↓↓↓

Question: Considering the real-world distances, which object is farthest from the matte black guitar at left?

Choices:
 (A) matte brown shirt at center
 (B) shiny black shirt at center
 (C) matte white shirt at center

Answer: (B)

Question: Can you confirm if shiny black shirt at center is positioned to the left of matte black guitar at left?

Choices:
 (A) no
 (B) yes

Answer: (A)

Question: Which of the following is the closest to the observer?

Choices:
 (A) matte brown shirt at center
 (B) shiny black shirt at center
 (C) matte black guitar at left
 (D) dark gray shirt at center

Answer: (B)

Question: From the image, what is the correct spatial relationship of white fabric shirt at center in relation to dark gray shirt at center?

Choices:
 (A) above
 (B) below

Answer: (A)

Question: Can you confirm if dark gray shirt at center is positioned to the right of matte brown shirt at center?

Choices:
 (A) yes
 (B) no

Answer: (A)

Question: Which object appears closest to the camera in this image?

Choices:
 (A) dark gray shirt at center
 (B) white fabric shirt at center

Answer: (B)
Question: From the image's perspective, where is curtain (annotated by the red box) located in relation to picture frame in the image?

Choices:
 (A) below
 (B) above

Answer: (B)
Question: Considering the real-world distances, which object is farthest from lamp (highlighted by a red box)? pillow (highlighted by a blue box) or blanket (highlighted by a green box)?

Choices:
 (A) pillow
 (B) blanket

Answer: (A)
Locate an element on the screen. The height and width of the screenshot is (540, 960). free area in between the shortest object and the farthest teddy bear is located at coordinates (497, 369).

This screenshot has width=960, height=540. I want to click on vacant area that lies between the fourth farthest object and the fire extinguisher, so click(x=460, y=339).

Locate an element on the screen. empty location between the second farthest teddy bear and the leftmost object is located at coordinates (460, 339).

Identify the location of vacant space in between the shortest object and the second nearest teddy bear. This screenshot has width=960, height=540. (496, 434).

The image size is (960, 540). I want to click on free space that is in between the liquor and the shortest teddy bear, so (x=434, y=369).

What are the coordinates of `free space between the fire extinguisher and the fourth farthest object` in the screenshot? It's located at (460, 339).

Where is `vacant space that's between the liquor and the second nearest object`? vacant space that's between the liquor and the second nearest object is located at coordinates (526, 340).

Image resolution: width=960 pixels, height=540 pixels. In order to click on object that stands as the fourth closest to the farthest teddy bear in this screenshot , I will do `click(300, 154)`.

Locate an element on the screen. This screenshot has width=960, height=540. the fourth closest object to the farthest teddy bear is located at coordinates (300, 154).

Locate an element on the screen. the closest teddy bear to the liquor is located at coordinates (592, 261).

↑↑↑
↓↓↓

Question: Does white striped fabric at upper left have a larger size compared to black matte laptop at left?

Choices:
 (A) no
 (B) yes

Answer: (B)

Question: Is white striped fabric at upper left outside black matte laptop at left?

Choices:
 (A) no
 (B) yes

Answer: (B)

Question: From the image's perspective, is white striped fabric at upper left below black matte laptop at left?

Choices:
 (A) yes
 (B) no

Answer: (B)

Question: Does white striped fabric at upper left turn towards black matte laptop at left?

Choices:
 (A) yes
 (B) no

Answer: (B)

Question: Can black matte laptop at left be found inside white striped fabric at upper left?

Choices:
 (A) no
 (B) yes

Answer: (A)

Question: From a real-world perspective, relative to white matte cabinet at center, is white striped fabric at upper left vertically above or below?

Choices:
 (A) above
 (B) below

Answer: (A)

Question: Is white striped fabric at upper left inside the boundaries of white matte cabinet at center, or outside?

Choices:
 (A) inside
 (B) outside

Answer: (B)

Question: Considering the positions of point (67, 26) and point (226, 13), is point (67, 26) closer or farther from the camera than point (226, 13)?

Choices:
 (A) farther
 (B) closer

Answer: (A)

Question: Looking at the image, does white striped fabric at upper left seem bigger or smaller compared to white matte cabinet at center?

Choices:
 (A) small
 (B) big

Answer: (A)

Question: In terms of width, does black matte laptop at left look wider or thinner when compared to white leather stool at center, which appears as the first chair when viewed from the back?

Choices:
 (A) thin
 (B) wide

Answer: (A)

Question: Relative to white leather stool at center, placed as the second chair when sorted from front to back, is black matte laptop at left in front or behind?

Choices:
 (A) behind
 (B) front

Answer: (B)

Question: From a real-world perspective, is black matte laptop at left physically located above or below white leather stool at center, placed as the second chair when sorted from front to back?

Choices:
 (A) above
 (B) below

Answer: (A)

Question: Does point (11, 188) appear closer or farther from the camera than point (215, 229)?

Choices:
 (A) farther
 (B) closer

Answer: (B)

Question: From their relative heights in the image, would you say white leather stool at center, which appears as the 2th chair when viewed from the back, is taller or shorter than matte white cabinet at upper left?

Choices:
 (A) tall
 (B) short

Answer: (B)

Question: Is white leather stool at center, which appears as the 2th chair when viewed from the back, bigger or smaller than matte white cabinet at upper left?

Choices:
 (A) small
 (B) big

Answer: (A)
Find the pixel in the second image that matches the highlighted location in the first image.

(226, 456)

↑↑↑
↓↓↓

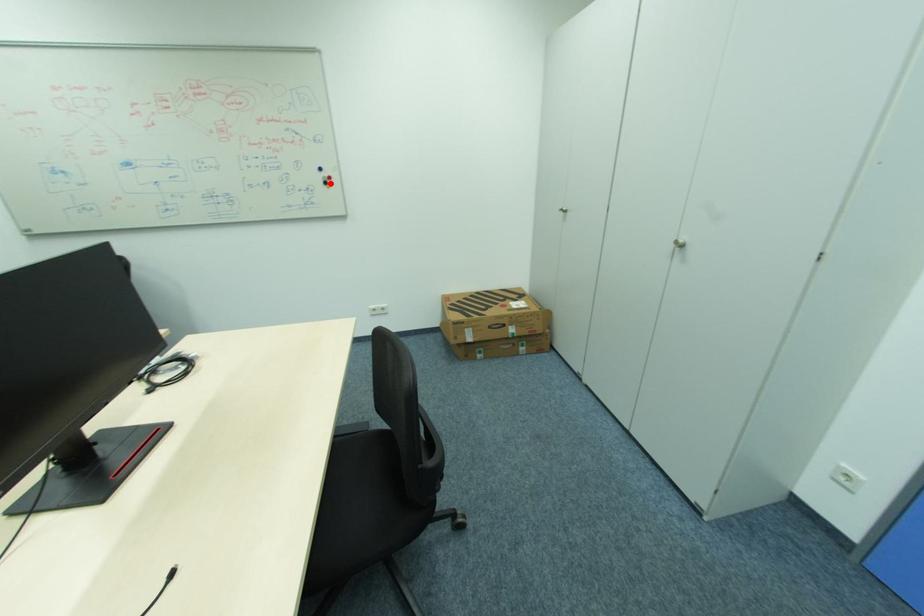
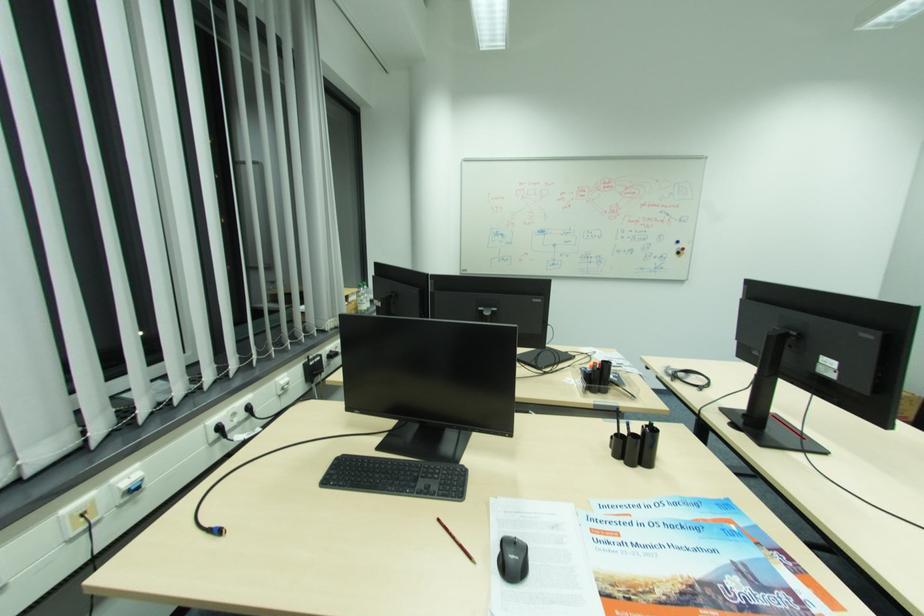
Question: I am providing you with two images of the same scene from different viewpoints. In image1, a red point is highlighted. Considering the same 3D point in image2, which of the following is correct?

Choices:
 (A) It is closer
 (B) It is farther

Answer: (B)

↑↑↑

EXERCISE GOAL: List every line in the data that contains the string "dark", copying each line in full. Match case exactly.

WRITTEN SOLUTION:
 (D) dark gray shirt at center
Question: From the image, what is the correct spatial relationship of white fabric shirt at center in relation to dark gray shirt at center?
Question: Can you confirm if dark gray shirt at center is positioned to the right of matte brown shirt at center?
 (A) dark gray shirt at center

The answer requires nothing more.